(INPUT DATA):

------------------------------------------------------------------------

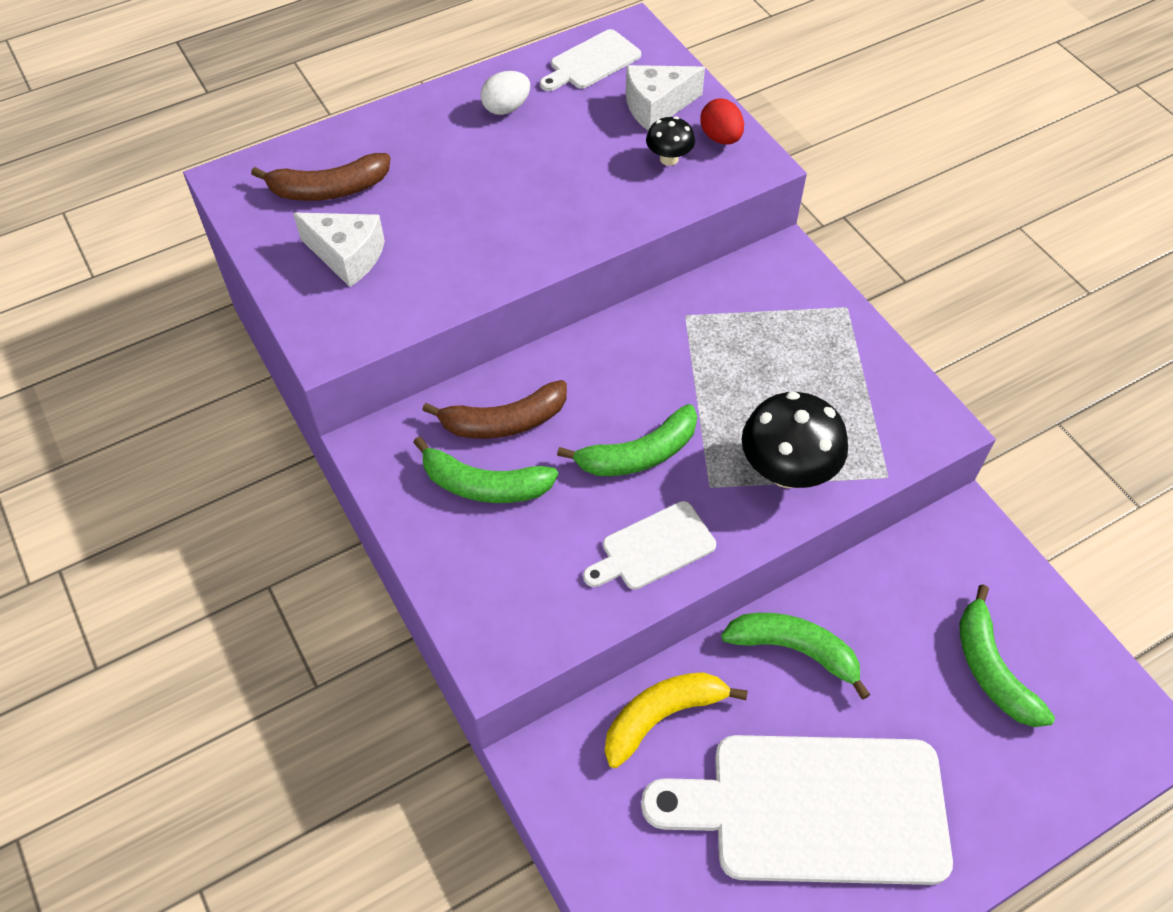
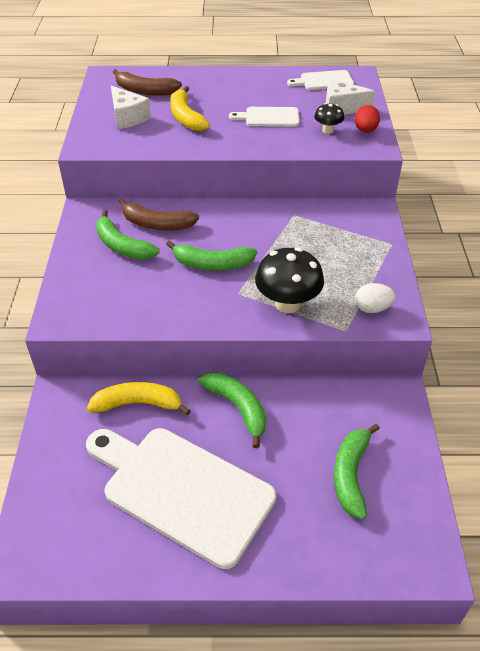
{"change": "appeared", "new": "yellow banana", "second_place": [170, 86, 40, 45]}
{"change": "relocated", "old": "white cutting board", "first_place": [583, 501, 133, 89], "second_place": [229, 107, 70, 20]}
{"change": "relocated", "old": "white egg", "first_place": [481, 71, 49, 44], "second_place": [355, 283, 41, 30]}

------------------------------------------------------------------------

(WHAT TO DO):
Scan the data above for the word "white". Copy every line in which it is found.

(RESPONSE BOX):
{"change": "relocated", "old": "white cutting board", "first_place": [583, 501, 133, 89], "second_place": [229, 107, 70, 20]}
{"change": "relocated", "old": "white egg", "first_place": [481, 71, 49, 44], "second_place": [355, 283, 41, 30]}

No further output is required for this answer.